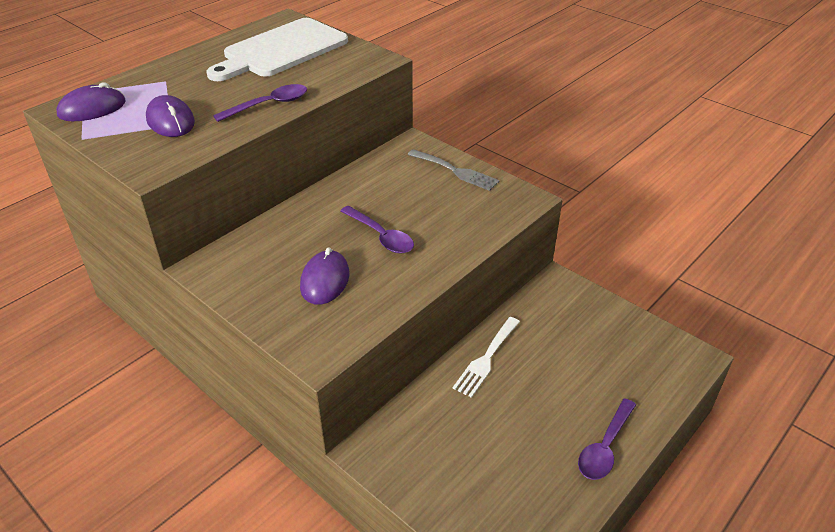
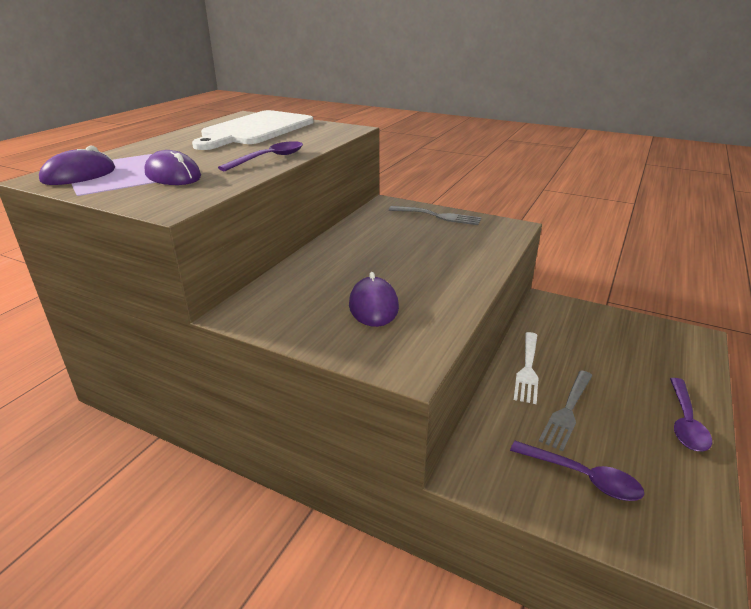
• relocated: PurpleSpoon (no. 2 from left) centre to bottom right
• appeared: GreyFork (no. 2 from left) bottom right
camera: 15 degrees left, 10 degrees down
..............................
*EXERCISE DIRECTIONS*
Reproduce the full listing verbatim so that only the pictures are missing.

*ANSWER FOR THIS EXERCISE*
• relocated: PurpleSpoon (no. 2 from left) centre to bottom right
• appeared: GreyFork (no. 2 from left) bottom right
camera: 15 degrees left, 10 degrees down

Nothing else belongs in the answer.